• **What to do**: Search the data for the string "molanul" and extract every line where it appears.

Data listing below:

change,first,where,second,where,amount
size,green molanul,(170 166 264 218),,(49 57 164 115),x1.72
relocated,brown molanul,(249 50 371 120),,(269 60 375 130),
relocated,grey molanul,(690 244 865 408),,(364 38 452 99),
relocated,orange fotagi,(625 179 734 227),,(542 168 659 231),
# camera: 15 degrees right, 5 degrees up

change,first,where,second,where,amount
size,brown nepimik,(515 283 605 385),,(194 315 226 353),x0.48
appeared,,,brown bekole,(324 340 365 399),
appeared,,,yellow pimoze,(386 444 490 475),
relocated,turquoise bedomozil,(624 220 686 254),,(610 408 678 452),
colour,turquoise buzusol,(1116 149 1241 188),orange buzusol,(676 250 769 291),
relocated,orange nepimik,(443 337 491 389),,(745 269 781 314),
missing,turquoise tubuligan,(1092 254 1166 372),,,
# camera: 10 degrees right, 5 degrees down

End of Data listing.
Data listing below:

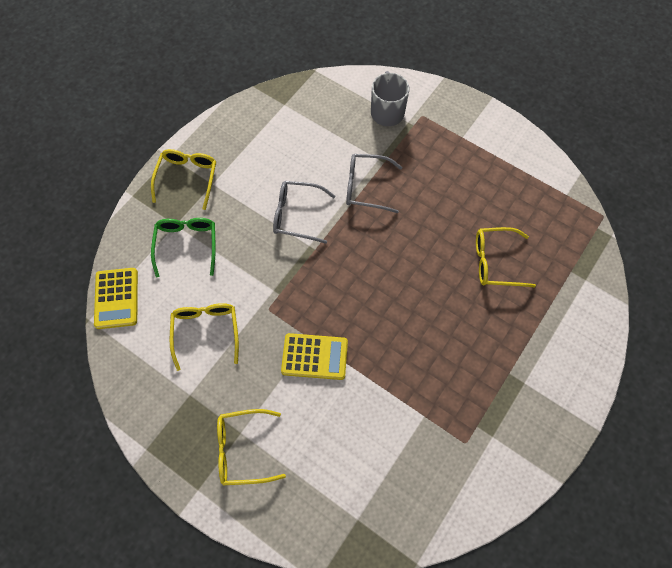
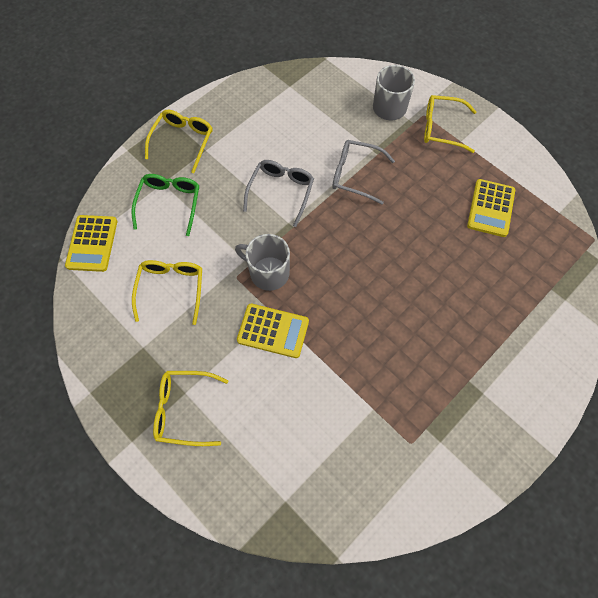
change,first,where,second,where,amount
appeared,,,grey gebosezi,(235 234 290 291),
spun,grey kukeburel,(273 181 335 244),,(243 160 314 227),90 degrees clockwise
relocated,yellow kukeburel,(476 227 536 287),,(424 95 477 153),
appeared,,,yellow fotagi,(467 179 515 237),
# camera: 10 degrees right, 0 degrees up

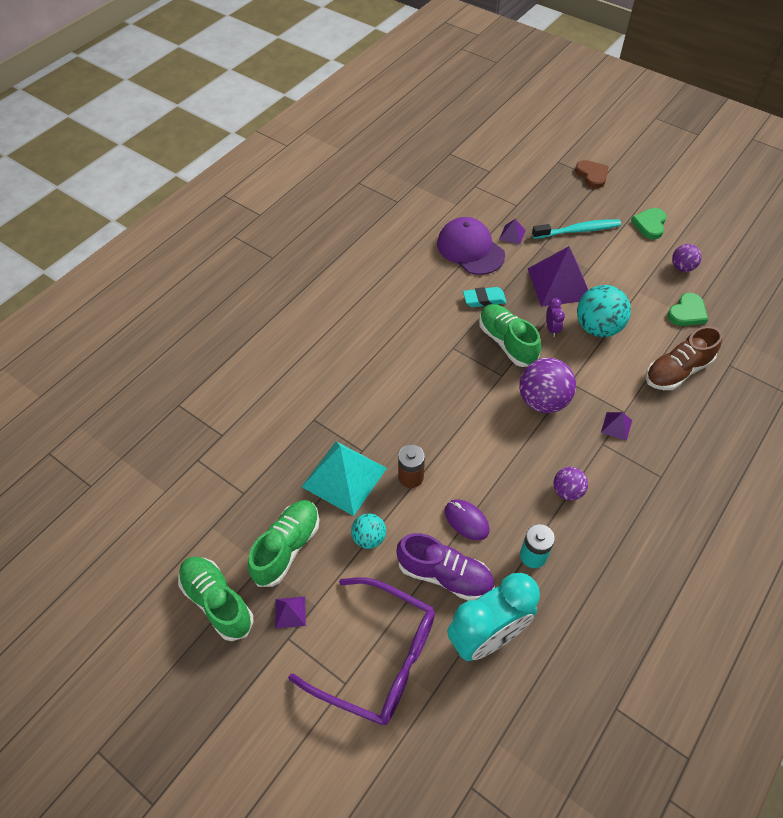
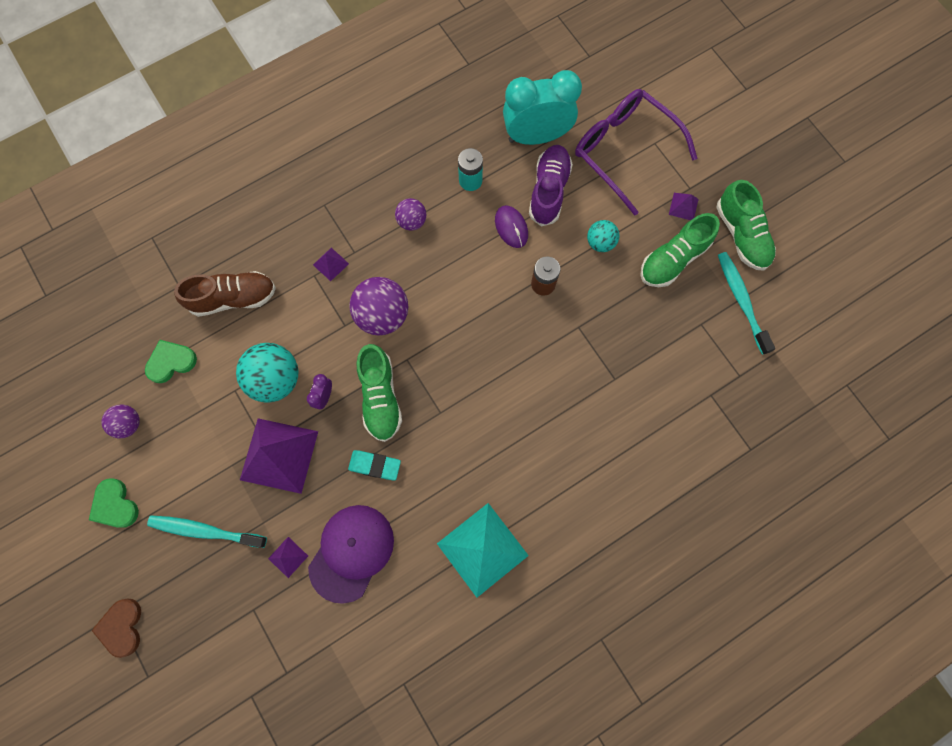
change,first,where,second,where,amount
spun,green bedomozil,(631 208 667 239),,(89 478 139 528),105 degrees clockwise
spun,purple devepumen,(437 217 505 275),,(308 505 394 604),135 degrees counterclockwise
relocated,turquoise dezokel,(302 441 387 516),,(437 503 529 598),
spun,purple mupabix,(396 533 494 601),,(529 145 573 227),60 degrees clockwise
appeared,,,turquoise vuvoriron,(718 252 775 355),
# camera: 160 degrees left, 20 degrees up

End of Data listing.
Data listing below:

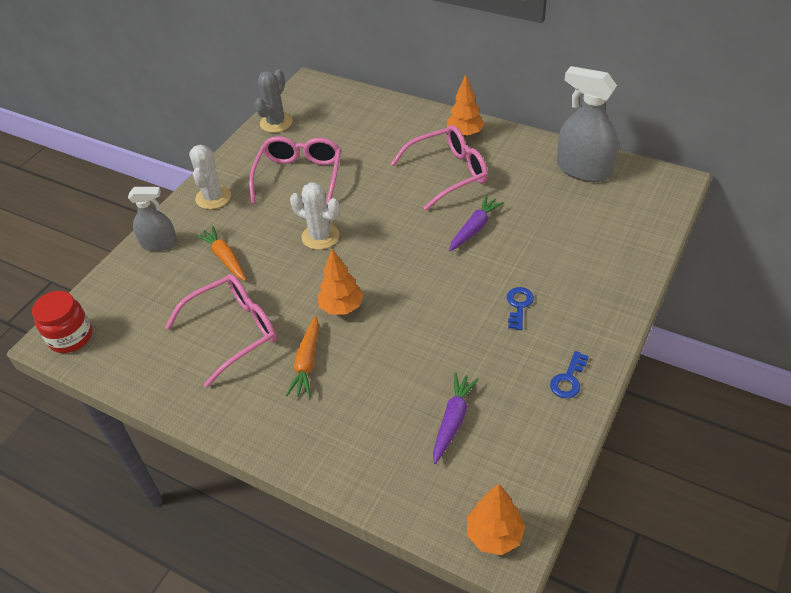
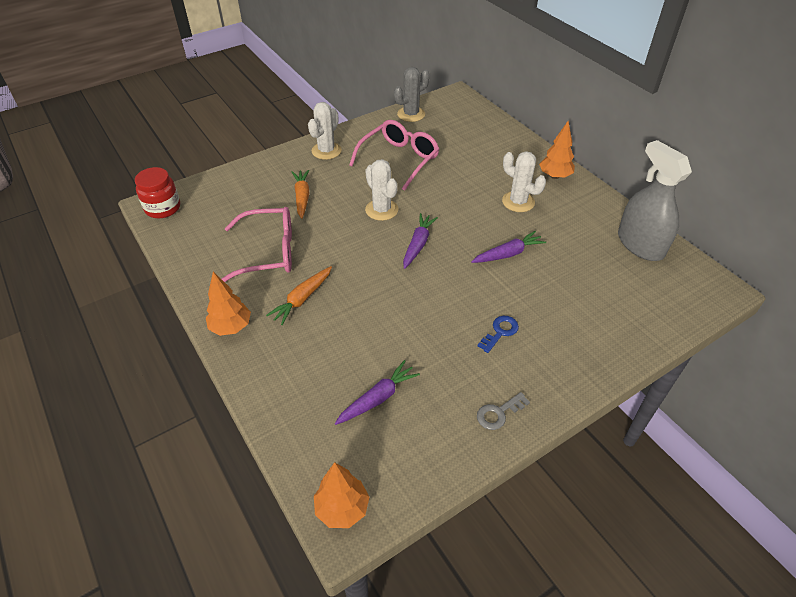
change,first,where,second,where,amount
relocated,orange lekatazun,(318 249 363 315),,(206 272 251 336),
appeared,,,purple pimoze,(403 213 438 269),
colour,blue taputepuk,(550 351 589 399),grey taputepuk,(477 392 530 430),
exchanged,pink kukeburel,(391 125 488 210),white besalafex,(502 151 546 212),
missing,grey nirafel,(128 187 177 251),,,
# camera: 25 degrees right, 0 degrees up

End of Data listing.

• **Task result**:
size,green molanul,(170 166 264 218),,(49 57 164 115),x1.72
relocated,brown molanul,(249 50 371 120),,(269 60 375 130),
relocated,grey molanul,(690 244 865 408),,(364 38 452 99),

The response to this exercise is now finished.